-- Data for analysis --
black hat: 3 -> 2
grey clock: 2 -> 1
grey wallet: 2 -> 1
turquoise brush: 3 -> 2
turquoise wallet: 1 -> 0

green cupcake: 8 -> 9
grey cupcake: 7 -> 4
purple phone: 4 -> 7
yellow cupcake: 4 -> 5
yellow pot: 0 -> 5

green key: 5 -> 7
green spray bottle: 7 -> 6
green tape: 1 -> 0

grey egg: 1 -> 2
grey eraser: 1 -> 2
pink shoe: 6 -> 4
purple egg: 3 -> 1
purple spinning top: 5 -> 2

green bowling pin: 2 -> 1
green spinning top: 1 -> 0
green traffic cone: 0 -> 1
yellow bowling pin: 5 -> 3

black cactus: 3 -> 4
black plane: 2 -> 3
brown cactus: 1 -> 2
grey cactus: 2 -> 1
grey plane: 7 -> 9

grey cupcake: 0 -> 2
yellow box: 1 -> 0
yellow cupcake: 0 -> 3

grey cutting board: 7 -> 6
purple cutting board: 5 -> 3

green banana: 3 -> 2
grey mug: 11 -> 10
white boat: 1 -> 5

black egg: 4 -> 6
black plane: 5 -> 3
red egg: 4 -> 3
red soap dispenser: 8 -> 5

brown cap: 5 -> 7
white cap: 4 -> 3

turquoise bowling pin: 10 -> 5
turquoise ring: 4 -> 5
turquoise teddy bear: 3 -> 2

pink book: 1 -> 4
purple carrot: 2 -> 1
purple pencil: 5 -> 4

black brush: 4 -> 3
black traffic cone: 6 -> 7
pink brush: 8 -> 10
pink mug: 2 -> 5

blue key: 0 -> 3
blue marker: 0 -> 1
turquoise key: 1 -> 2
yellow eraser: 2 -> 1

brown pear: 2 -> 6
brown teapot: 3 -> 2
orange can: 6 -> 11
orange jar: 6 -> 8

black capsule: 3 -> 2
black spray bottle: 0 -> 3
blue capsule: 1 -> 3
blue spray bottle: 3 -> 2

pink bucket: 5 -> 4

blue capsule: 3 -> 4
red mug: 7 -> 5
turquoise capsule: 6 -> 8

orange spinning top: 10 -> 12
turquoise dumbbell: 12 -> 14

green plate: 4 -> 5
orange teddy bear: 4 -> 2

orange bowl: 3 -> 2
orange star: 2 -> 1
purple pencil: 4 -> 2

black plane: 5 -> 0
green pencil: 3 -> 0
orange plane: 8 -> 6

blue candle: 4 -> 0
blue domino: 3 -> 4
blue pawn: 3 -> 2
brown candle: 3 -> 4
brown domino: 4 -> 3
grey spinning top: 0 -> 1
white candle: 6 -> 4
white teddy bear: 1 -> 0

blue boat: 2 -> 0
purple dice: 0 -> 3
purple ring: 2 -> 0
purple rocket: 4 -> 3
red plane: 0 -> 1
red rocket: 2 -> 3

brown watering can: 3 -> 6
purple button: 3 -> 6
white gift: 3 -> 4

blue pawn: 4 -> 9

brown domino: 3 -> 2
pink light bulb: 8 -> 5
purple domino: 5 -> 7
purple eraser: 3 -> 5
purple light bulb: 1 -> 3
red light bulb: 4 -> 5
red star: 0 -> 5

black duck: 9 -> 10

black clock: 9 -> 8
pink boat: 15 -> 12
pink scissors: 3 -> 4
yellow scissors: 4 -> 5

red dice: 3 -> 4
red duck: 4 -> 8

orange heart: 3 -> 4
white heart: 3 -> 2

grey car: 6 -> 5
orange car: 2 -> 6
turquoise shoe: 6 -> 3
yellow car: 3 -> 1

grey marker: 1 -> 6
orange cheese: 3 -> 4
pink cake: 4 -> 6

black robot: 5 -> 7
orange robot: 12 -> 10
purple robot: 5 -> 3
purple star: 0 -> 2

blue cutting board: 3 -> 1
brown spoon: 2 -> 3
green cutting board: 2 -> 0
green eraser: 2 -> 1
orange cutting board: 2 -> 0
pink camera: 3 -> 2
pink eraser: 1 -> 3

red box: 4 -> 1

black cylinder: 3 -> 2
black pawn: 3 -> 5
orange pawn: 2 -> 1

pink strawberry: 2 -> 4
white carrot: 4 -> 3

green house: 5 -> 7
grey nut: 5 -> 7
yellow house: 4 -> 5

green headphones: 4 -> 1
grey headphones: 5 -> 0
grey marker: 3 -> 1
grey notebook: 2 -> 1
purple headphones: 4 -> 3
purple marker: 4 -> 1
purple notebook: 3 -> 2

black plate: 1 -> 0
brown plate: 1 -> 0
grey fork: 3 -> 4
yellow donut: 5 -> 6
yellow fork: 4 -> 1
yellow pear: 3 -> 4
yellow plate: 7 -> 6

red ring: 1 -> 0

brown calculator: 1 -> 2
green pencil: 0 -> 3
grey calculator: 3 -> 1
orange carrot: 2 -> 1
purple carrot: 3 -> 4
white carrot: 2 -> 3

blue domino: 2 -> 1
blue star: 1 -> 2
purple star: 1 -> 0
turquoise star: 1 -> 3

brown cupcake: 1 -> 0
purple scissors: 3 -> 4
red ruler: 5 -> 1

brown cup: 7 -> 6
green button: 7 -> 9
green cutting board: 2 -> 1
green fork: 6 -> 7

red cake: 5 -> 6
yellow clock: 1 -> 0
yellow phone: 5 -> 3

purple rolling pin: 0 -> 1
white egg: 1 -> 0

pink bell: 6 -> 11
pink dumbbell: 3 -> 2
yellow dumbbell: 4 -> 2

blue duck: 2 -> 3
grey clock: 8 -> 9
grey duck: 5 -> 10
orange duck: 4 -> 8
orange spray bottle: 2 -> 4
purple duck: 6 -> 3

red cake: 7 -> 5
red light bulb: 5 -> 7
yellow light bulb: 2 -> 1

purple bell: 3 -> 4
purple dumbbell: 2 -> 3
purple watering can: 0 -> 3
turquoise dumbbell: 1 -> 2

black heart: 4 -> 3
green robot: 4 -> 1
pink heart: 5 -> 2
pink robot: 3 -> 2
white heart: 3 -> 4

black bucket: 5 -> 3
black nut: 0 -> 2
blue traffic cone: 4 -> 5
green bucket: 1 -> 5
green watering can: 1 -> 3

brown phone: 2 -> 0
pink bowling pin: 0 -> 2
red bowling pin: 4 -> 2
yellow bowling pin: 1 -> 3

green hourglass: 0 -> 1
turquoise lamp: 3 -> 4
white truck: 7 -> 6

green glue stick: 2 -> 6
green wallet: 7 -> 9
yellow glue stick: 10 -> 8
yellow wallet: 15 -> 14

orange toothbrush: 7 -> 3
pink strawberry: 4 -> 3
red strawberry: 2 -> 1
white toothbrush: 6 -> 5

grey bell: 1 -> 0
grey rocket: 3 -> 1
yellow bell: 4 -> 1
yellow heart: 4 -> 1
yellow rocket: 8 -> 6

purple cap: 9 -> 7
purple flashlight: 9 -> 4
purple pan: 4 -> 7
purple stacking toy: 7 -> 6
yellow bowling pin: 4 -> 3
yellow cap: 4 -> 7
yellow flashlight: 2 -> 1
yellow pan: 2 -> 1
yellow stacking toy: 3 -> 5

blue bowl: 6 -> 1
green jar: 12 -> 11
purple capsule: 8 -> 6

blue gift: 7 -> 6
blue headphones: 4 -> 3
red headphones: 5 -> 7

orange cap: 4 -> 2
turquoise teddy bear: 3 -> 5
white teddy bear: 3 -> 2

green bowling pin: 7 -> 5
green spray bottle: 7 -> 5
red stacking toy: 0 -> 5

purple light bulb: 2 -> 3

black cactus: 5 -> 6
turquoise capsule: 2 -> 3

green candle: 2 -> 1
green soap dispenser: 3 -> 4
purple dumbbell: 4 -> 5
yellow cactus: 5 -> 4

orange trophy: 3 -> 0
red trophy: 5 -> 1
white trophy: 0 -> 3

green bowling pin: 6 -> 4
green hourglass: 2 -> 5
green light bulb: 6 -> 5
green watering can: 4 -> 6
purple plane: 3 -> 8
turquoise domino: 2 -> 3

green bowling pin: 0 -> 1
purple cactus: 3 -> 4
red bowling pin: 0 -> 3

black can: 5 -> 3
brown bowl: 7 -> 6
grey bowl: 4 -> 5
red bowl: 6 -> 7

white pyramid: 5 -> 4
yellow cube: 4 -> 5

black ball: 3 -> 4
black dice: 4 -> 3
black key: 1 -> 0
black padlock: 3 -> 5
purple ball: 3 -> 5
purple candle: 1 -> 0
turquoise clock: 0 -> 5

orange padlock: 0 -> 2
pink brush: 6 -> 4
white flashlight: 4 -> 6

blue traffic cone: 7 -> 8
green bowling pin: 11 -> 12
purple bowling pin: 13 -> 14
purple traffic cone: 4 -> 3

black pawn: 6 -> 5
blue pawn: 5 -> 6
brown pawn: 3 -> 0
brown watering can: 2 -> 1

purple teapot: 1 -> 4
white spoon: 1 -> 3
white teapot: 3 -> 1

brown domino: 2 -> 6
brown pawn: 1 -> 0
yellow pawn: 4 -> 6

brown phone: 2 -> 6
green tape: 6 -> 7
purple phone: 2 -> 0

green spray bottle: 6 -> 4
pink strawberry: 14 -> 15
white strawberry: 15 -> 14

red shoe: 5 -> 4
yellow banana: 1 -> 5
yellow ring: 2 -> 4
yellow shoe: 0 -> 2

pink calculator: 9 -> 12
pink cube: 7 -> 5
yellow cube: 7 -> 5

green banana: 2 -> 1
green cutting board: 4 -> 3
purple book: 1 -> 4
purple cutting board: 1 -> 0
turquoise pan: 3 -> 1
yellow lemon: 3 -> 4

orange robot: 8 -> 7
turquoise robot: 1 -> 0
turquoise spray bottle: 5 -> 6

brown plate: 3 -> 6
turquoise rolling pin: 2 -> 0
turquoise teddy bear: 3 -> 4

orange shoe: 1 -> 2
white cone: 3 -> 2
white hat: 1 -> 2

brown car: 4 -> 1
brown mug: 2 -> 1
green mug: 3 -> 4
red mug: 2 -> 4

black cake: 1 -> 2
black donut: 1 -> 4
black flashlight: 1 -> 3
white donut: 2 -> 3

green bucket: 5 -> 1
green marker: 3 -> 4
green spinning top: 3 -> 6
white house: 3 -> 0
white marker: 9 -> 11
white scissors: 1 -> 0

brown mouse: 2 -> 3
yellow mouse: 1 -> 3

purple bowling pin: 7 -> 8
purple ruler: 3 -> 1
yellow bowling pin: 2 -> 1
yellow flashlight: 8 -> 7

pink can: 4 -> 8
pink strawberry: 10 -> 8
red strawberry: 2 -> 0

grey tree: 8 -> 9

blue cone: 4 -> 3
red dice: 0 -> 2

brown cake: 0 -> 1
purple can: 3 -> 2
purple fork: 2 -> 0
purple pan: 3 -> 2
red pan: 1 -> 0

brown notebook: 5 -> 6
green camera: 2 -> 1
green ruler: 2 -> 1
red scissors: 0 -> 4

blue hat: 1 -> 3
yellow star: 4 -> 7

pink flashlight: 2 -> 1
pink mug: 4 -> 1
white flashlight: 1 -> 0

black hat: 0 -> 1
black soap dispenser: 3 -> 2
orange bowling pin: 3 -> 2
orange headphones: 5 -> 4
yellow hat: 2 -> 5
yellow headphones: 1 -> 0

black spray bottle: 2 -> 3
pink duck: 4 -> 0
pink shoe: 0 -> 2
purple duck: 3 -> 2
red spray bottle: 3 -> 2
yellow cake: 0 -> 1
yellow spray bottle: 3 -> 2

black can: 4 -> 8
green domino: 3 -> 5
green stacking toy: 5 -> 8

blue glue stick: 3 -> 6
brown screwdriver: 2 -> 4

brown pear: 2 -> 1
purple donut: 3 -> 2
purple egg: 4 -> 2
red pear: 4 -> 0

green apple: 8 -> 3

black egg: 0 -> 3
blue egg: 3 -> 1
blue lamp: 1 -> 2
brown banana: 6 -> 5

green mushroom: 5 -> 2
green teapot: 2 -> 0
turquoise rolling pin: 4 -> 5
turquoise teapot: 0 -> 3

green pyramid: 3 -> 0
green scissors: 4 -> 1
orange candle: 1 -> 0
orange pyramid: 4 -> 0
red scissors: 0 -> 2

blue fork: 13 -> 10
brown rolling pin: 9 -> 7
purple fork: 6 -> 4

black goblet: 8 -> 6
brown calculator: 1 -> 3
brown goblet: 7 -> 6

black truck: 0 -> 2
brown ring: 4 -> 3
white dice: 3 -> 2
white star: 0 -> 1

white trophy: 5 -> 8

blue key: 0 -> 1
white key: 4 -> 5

-- What you are asked to do --
Proceeding from the line containing "black plane: 5 -> 0" through the line containing "orange pawn: 2 -> 1", transcribe the lines above exactly, both end lines included.

-- Completed task --
black plane: 5 -> 0
green pencil: 3 -> 0
orange plane: 8 -> 6

blue candle: 4 -> 0
blue domino: 3 -> 4
blue pawn: 3 -> 2
brown candle: 3 -> 4
brown domino: 4 -> 3
grey spinning top: 0 -> 1
white candle: 6 -> 4
white teddy bear: 1 -> 0

blue boat: 2 -> 0
purple dice: 0 -> 3
purple ring: 2 -> 0
purple rocket: 4 -> 3
red plane: 0 -> 1
red rocket: 2 -> 3

brown watering can: 3 -> 6
purple button: 3 -> 6
white gift: 3 -> 4

blue pawn: 4 -> 9

brown domino: 3 -> 2
pink light bulb: 8 -> 5
purple domino: 5 -> 7
purple eraser: 3 -> 5
purple light bulb: 1 -> 3
red light bulb: 4 -> 5
red star: 0 -> 5

black duck: 9 -> 10

black clock: 9 -> 8
pink boat: 15 -> 12
pink scissors: 3 -> 4
yellow scissors: 4 -> 5

red dice: 3 -> 4
red duck: 4 -> 8

orange heart: 3 -> 4
white heart: 3 -> 2

grey car: 6 -> 5
orange car: 2 -> 6
turquoise shoe: 6 -> 3
yellow car: 3 -> 1

grey marker: 1 -> 6
orange cheese: 3 -> 4
pink cake: 4 -> 6

black robot: 5 -> 7
orange robot: 12 -> 10
purple robot: 5 -> 3
purple star: 0 -> 2

blue cutting board: 3 -> 1
brown spoon: 2 -> 3
green cutting board: 2 -> 0
green eraser: 2 -> 1
orange cutting board: 2 -> 0
pink camera: 3 -> 2
pink eraser: 1 -> 3

red box: 4 -> 1

black cylinder: 3 -> 2
black pawn: 3 -> 5
orange pawn: 2 -> 1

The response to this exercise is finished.